WHAT THE TASK REQUIRES:
Every line from the one bearing "was: Flugzeug/weiß" through the last line of the records below is to be output exactly, and no other line; leave out the pictures.
- Opening Delimiter -
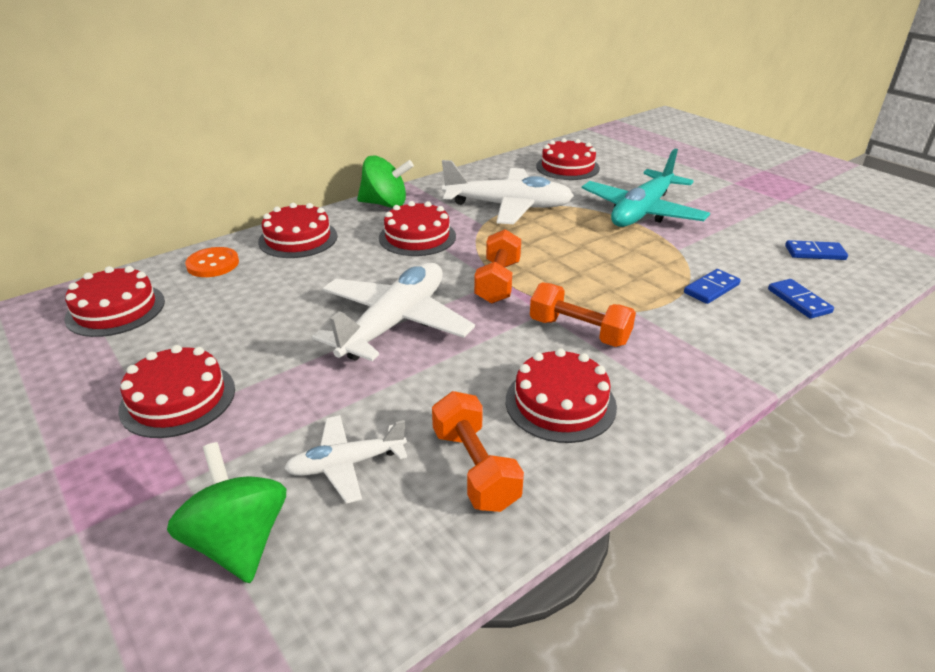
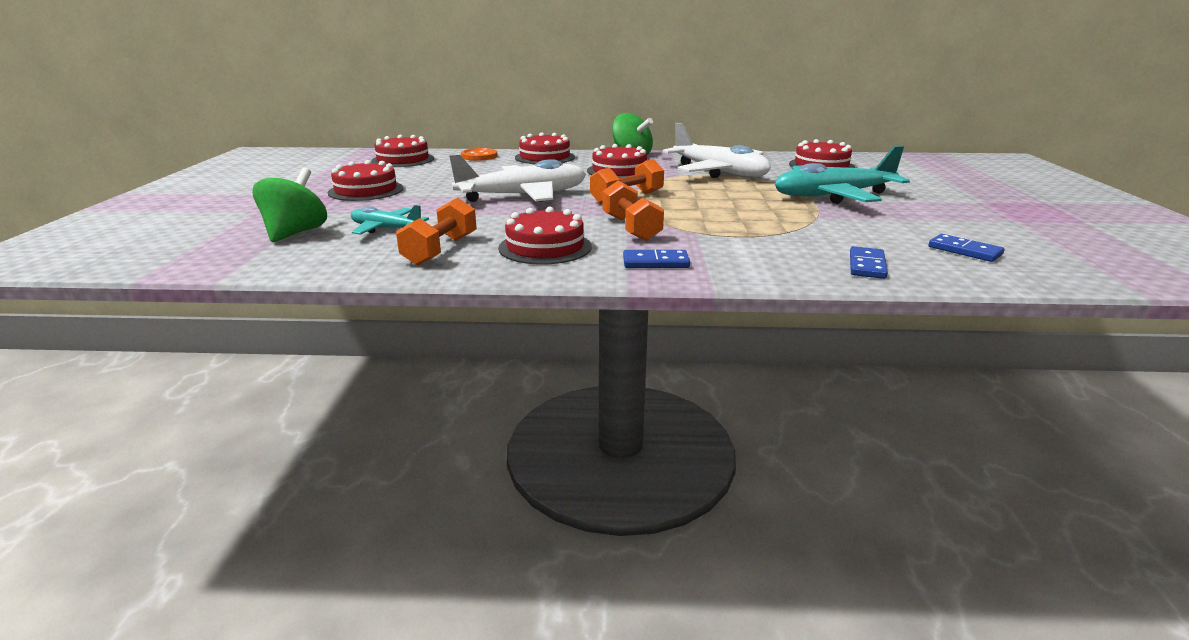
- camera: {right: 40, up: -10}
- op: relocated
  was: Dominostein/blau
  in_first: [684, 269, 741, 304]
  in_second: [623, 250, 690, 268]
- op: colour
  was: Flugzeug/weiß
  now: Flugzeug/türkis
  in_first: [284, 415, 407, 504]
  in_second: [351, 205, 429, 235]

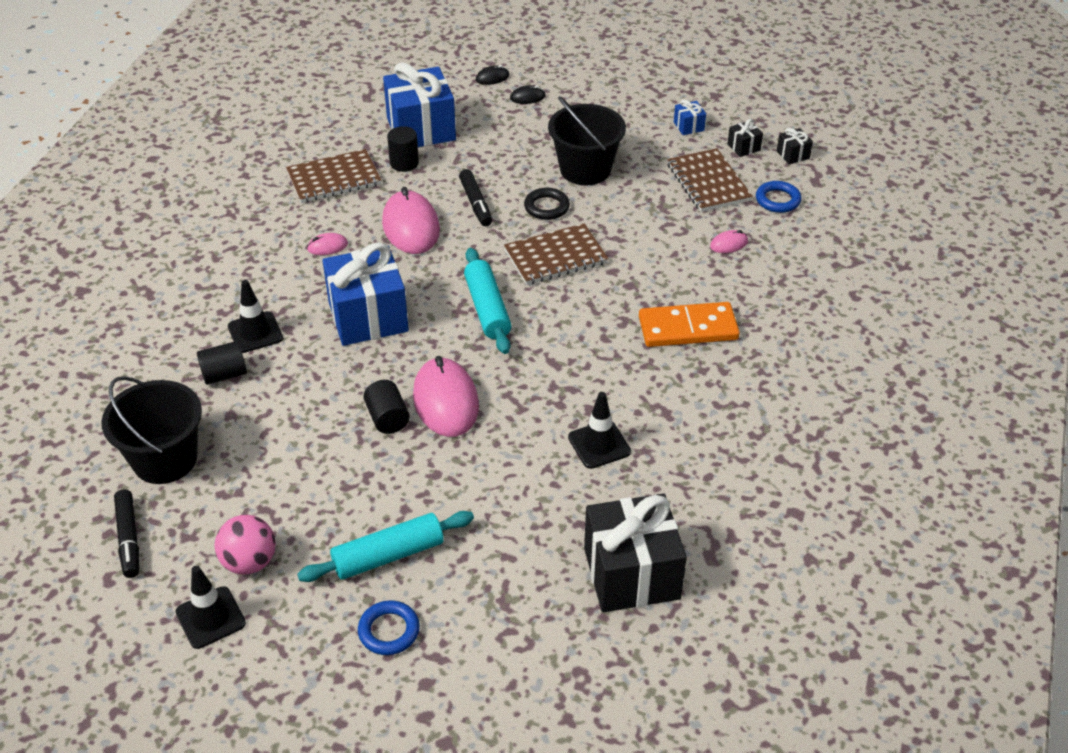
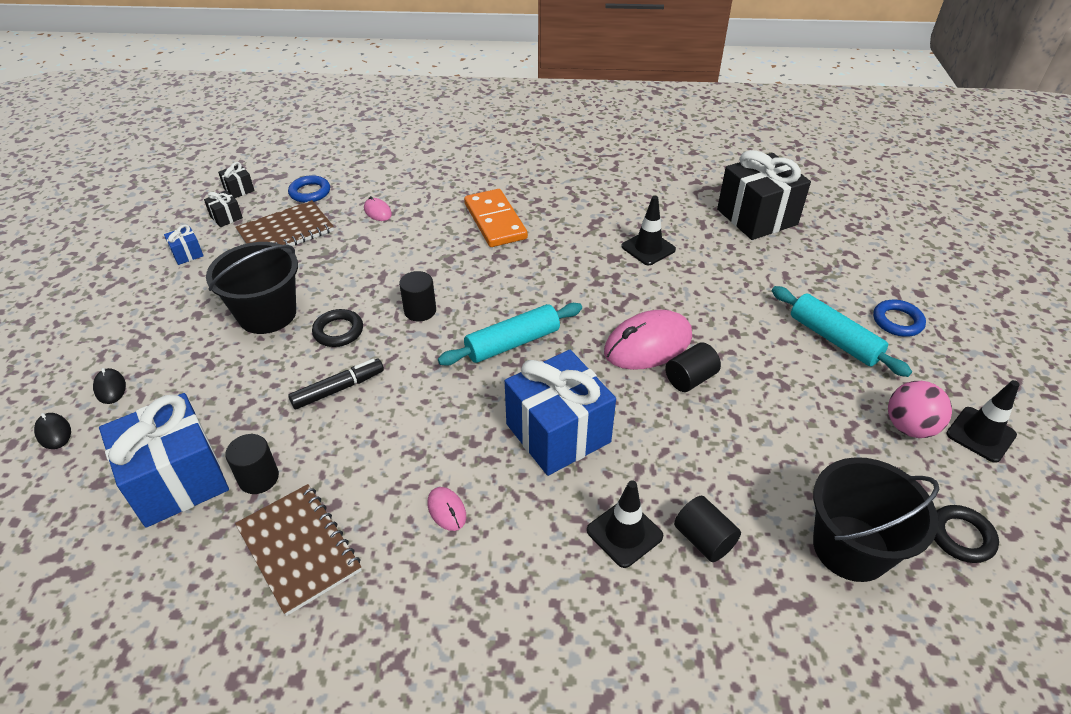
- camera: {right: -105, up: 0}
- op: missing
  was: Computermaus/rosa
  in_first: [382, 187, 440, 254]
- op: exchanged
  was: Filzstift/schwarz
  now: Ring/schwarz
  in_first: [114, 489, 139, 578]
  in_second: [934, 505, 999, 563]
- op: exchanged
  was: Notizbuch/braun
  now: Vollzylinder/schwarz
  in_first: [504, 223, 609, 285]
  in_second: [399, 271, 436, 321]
- Closing Delimiter -
TASK RESULT:
  was: Flugzeug/weiß
  now: Flugzeug/türkis
  in_first: [284, 415, 407, 504]
  in_second: [351, 205, 429, 235]

- camera: {right: -105, up: 0}
- op: missing
  was: Computermaus/rosa
  in_first: [382, 187, 440, 254]
- op: exchanged
  was: Filzstift/schwarz
  now: Ring/schwarz
  in_first: [114, 489, 139, 578]
  in_second: [934, 505, 999, 563]
- op: exchanged
  was: Notizbuch/braun
  now: Vollzylinder/schwarz
  in_first: [504, 223, 609, 285]
  in_second: [399, 271, 436, 321]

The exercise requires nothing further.